• What to do:
Each line of the material must be repeated precisely, with the pictures left out.

• Information provided:

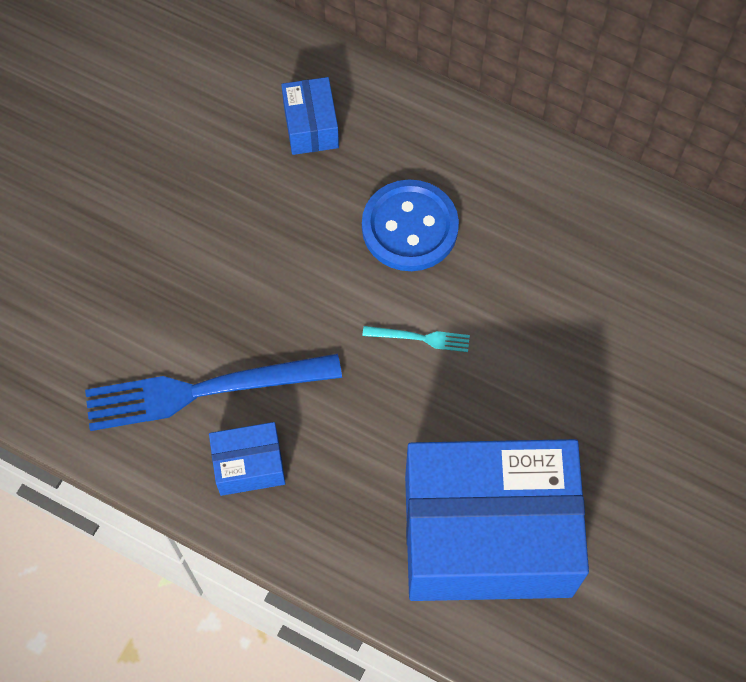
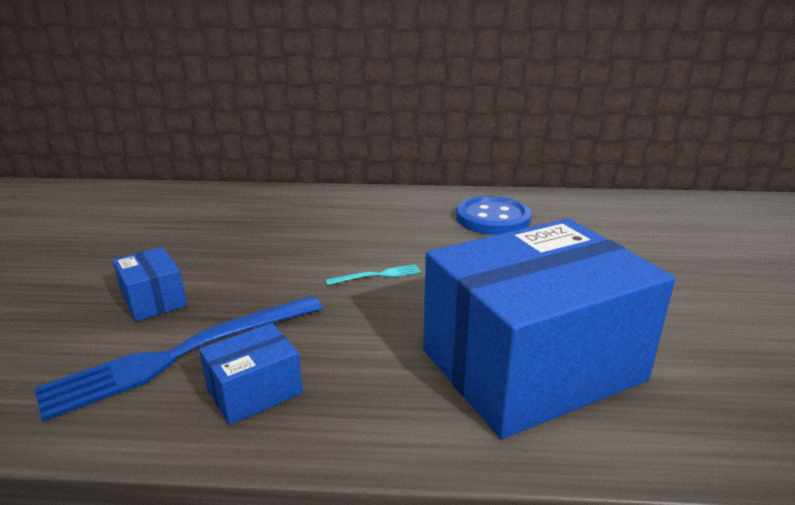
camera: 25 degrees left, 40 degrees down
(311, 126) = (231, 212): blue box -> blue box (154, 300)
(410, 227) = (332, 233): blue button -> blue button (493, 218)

• Output of the task:
camera: 25 degrees left, 40 degrees down
(311, 126) = (231, 212): blue box -> blue box (154, 300)
(410, 227) = (332, 233): blue button -> blue button (493, 218)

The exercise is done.